> _DIRECTIONS_
Retype the entries below word for word, leaving out every picture.

Excerpts from a dataset
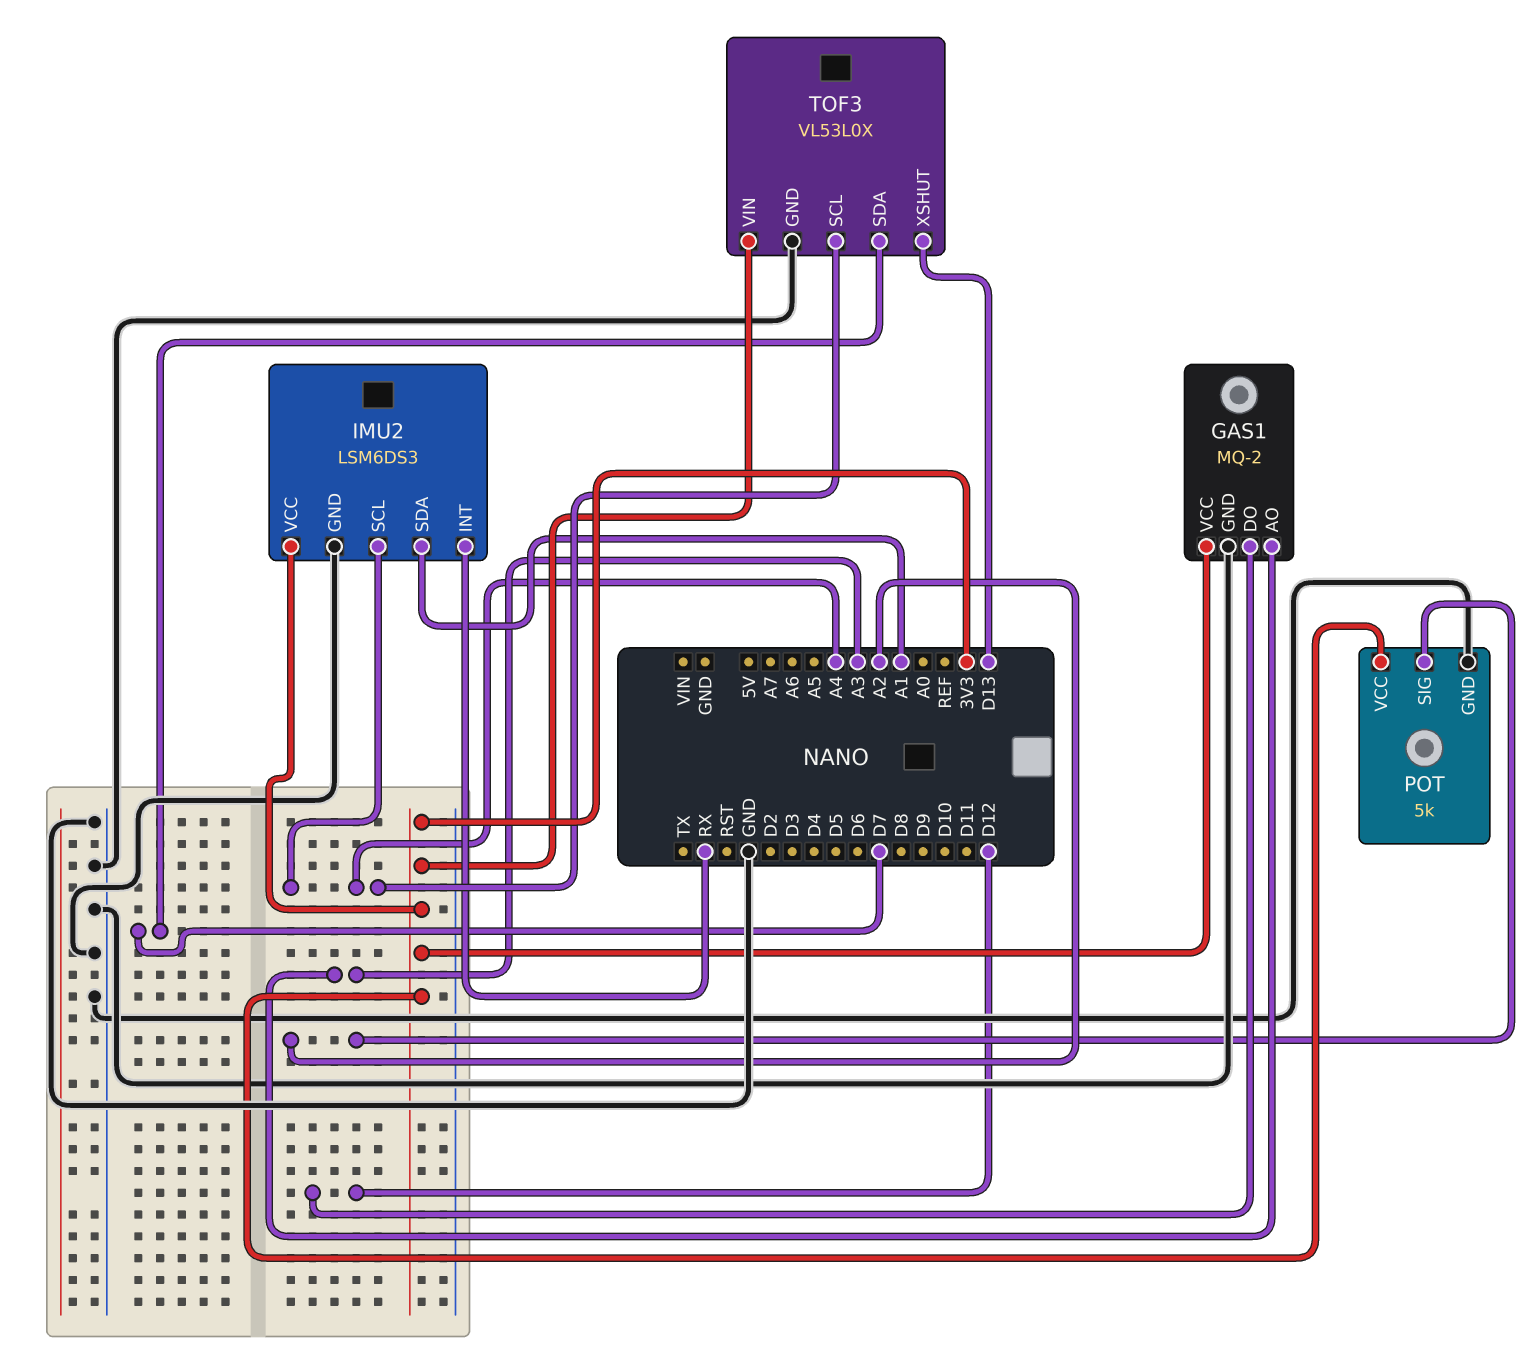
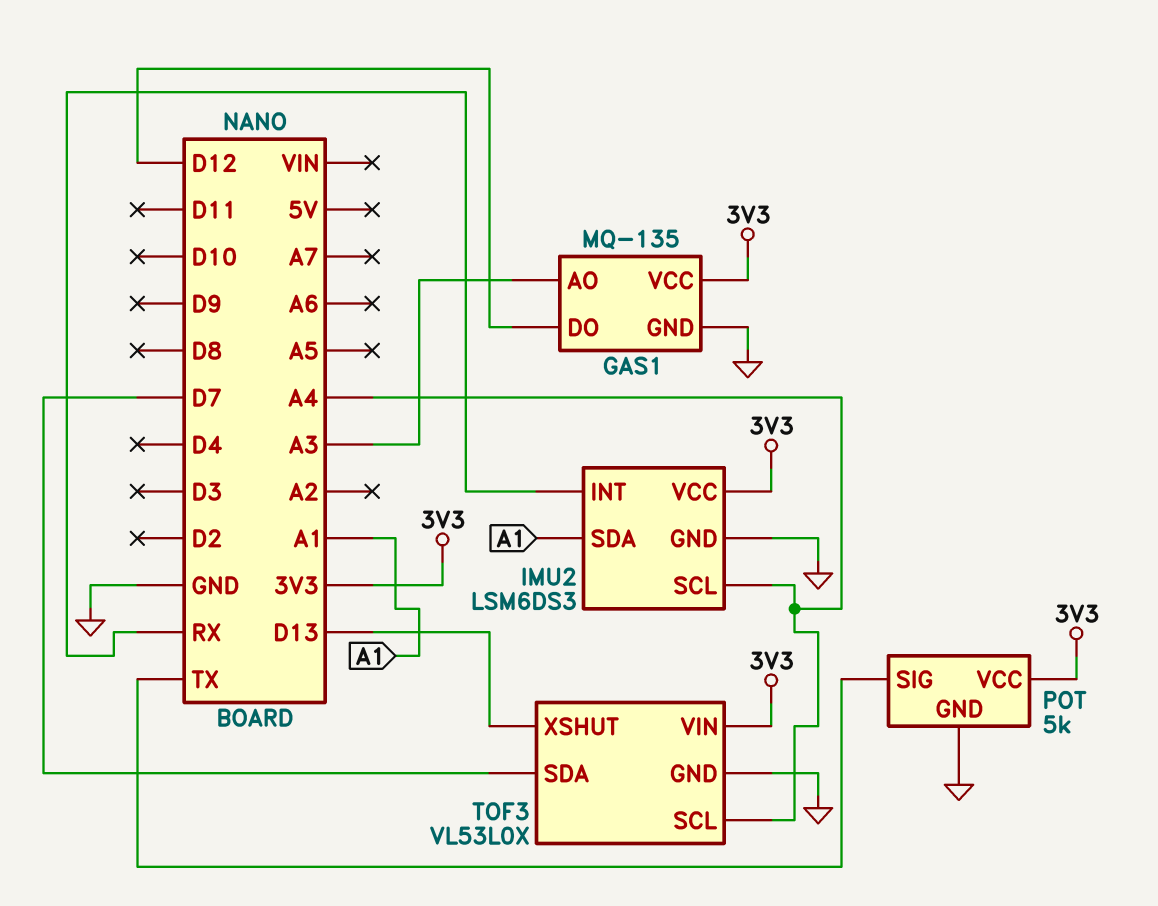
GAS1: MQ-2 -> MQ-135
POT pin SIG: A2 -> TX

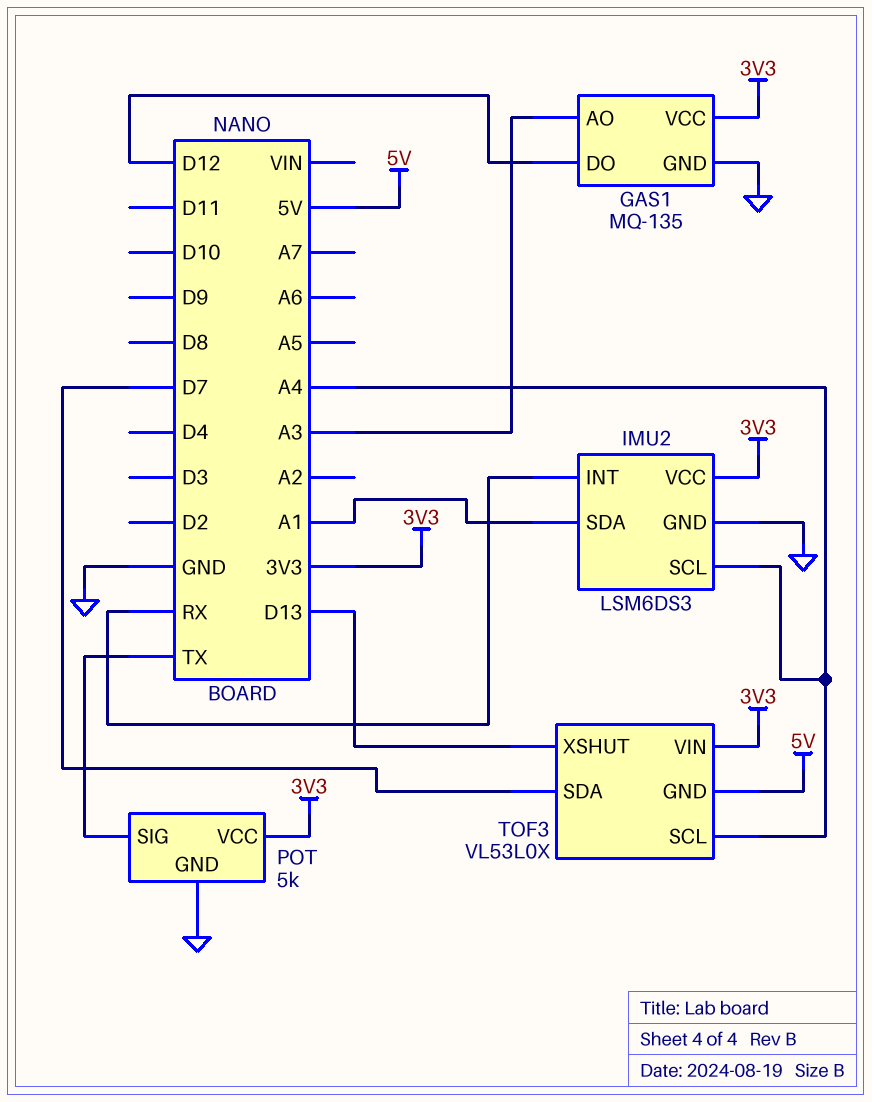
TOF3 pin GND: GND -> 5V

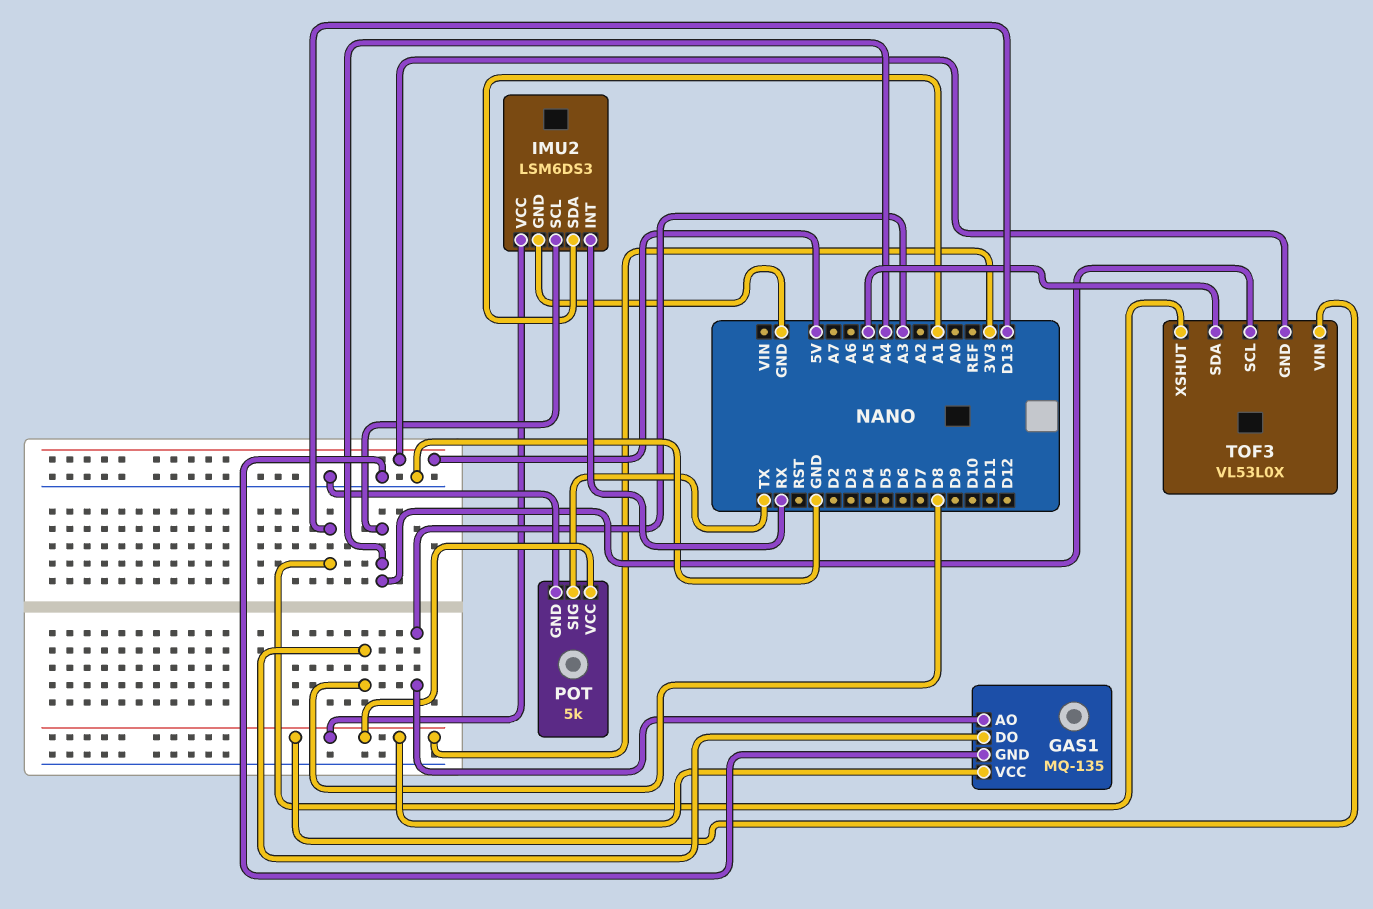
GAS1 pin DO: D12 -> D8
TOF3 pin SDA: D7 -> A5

> _SOLUTION TO THE PROBLEM_
GAS1: MQ-2 -> MQ-135
POT pin SIG: A2 -> TX

TOF3 pin GND: GND -> 5V

GAS1 pin DO: D12 -> D8
TOF3 pin SDA: D7 -> A5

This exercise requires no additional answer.